[Aim of the task] For the records below, print the lines from the line with "(689, 431) = (473, 278): purple" through the line with "(1108, 378) = (370, 114): none -> white can" exactly as written; include both end lines and exclude the rest.

[Start of Attachment]

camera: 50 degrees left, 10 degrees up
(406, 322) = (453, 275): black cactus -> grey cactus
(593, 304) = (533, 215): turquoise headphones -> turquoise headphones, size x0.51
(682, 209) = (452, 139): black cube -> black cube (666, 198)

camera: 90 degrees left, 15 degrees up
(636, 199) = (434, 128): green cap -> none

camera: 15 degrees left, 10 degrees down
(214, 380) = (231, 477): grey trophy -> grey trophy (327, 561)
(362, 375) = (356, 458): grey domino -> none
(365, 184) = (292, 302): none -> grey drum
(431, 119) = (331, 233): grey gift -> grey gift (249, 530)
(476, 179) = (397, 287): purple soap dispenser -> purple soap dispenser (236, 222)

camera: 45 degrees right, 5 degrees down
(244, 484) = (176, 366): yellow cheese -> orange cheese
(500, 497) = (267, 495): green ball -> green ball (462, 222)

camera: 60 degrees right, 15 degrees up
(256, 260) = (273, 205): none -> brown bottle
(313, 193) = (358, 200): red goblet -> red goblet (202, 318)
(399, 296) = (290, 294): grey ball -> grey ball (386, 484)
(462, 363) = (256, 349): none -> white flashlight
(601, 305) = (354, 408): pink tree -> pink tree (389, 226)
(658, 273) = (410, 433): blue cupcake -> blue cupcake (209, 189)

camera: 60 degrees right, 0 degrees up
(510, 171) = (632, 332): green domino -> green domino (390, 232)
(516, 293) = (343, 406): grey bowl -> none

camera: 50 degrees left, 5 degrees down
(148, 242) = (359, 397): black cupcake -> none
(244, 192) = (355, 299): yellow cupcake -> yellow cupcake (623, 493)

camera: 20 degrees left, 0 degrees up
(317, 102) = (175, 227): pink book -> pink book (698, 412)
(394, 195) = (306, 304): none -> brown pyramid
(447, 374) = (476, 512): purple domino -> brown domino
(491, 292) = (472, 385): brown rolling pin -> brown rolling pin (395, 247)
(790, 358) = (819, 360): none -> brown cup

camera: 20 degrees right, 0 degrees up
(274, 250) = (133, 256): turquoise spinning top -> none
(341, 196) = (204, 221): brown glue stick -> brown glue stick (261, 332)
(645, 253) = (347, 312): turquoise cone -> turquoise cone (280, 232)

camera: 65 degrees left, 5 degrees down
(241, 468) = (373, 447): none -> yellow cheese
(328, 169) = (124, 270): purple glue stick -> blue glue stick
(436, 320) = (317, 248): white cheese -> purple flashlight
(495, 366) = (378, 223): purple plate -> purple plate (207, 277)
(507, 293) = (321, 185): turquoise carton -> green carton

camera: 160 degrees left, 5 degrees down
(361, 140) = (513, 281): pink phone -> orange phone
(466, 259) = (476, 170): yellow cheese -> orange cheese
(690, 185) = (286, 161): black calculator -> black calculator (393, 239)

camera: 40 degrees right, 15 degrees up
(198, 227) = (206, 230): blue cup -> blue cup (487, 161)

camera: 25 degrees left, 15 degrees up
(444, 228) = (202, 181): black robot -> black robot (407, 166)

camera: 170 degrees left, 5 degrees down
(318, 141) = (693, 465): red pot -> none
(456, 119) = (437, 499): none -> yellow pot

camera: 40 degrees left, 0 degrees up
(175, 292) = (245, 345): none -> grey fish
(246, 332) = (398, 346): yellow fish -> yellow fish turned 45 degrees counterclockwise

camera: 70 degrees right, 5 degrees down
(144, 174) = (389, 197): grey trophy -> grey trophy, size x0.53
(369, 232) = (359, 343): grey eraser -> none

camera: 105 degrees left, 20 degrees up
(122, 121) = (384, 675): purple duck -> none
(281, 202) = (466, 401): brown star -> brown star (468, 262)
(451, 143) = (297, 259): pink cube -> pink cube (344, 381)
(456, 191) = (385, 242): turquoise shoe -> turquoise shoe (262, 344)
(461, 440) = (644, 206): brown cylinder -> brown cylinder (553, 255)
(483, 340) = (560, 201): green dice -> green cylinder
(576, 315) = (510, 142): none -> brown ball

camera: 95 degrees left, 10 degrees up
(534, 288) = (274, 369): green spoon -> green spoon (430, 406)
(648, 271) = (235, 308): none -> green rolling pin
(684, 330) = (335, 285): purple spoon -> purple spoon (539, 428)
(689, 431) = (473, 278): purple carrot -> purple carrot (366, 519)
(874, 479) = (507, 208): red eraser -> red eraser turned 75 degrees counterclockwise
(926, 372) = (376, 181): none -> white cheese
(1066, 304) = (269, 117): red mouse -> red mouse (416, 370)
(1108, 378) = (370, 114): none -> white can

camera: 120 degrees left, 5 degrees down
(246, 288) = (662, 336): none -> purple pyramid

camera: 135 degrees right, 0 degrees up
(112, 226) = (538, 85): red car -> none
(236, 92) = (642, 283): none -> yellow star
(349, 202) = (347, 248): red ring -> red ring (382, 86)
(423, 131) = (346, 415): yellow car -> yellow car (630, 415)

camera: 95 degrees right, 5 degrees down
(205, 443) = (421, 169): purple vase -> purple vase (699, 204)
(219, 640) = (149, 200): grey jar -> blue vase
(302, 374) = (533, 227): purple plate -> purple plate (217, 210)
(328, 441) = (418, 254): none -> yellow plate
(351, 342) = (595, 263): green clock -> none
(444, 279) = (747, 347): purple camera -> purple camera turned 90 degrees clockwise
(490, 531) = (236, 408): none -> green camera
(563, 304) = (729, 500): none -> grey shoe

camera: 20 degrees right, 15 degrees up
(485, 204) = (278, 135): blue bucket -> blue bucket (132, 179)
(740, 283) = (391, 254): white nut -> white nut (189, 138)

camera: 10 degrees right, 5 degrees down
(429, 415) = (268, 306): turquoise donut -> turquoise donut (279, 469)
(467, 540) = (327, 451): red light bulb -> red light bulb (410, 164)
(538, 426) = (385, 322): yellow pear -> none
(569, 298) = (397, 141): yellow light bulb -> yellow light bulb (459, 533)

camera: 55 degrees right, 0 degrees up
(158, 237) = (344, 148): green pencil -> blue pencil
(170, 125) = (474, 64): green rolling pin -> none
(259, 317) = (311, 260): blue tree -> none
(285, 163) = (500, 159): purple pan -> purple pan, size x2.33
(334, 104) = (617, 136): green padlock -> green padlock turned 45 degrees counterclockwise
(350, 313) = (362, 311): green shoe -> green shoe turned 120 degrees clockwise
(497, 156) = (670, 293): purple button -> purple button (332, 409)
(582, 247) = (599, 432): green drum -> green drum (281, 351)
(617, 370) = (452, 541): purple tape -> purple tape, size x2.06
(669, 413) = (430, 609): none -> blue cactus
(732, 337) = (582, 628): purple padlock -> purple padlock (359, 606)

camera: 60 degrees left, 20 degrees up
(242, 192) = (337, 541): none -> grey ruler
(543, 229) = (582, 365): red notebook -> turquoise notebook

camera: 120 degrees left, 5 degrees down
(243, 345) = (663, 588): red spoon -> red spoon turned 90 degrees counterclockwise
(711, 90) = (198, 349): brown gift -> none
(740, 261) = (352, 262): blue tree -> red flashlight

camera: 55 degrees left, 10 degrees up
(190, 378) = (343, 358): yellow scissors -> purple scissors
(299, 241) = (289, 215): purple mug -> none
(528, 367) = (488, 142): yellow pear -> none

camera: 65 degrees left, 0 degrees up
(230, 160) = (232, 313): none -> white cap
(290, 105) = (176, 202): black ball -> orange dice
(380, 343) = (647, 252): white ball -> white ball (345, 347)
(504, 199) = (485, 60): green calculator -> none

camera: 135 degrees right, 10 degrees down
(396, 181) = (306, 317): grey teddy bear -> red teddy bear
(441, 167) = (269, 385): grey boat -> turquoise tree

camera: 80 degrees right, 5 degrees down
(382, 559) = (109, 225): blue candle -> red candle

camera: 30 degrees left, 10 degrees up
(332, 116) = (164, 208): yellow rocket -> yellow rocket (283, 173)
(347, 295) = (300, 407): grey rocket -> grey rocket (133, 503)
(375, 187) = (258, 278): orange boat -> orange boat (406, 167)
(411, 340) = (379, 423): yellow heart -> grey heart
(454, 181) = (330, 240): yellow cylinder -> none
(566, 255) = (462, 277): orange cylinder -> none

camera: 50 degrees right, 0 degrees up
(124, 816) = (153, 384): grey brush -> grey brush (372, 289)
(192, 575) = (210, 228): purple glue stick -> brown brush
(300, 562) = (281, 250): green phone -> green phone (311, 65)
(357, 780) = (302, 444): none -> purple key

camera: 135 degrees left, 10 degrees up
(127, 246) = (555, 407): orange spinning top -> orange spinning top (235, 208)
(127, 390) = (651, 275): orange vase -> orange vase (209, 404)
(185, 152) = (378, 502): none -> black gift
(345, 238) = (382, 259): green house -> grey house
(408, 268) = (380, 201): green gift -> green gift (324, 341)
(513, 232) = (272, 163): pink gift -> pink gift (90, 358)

[End of Attachment]

[The answer]
(689, 431) = (473, 278): purple carrot -> purple carrot (366, 519)
(874, 479) = (507, 208): red eraser -> red eraser turned 75 degrees counterclockwise
(926, 372) = (376, 181): none -> white cheese
(1066, 304) = (269, 117): red mouse -> red mouse (416, 370)
(1108, 378) = (370, 114): none -> white can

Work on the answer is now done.